> _Task goal_
Please filter the rows below and copy out each line that contains the word "sixth".
=-=-=-=-=
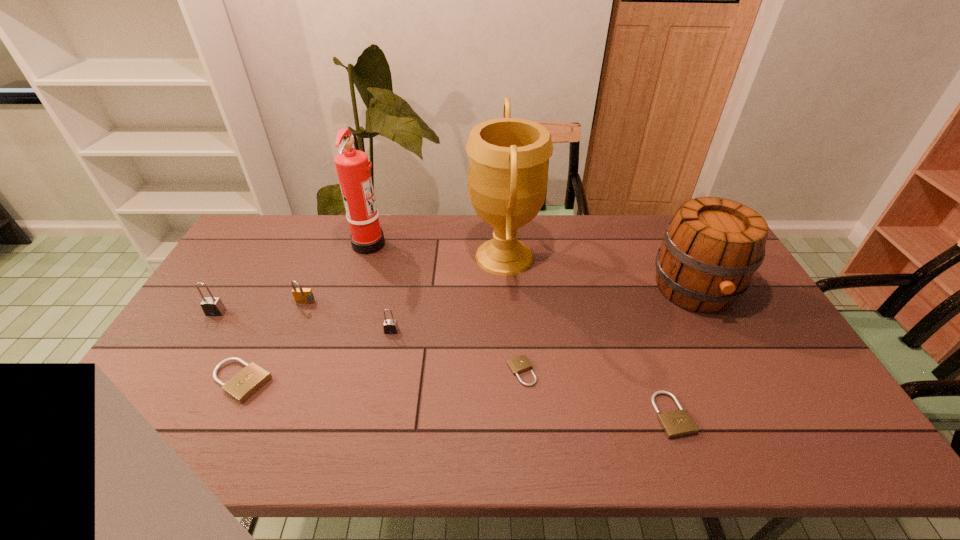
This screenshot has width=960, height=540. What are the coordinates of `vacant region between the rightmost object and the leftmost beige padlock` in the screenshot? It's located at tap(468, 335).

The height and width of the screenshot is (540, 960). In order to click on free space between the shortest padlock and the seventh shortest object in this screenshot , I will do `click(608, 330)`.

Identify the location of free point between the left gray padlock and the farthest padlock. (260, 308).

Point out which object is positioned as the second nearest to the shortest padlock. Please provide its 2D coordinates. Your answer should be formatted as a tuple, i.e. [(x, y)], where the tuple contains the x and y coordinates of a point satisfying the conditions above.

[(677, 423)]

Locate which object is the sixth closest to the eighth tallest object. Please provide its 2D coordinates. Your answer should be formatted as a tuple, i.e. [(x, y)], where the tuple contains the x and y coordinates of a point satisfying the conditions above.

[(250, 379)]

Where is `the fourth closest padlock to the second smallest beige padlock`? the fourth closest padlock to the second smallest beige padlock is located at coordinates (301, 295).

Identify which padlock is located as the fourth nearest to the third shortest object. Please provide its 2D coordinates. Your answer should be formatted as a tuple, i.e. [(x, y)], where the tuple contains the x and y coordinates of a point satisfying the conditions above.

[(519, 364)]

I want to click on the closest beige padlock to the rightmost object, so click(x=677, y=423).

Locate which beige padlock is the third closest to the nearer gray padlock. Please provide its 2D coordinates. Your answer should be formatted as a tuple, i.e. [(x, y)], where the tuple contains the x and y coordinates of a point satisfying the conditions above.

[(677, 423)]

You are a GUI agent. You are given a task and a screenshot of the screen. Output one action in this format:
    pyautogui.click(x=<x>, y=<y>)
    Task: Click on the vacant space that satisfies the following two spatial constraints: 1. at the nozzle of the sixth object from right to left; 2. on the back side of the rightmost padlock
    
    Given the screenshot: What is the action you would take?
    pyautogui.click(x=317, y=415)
=-=-=-=-=
> _Answer for the task_
Locate which object is the sixth closest to the eighth tallest object. Please provide its 2D coordinates. Your answer should be formatted as a tuple, i.e. [(x, y)], where the tuple contains the x and y coordinates of a point satisfying the conditions above.
    Task: Click on the vacant space that satisfies the following two spatial constraints: 1. at the nozzle of the sixth object from right to left; 2. on the back side of the rightmost padlock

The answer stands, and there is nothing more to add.